_Written exercise_
Swap every "orange" in the entries below for "red" and write the lines out again with nothing else changed, leaving the pictures out of your answer.

_Dataset extract_
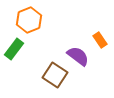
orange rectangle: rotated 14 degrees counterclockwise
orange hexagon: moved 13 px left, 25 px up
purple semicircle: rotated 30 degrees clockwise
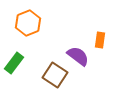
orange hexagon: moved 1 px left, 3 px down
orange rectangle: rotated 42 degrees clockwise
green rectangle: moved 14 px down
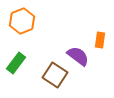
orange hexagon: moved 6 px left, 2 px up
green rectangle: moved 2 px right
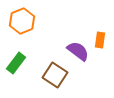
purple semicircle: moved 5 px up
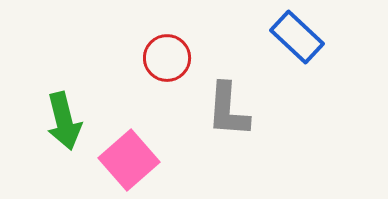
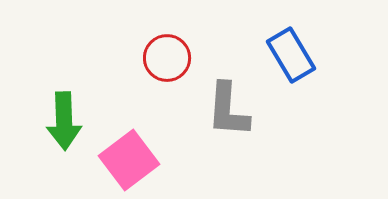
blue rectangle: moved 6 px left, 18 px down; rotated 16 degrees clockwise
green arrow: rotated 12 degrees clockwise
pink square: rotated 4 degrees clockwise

_Expected answer_
red rectangle: rotated 14 degrees counterclockwise
red hexagon: moved 13 px left, 25 px up
purple semicircle: rotated 30 degrees clockwise
red hexagon: moved 1 px left, 3 px down
red rectangle: rotated 42 degrees clockwise
green rectangle: moved 14 px down
red hexagon: moved 6 px left, 2 px up
green rectangle: moved 2 px right
purple semicircle: moved 5 px up
blue rectangle: moved 6 px left, 18 px down; rotated 16 degrees clockwise
green arrow: rotated 12 degrees clockwise
pink square: rotated 4 degrees clockwise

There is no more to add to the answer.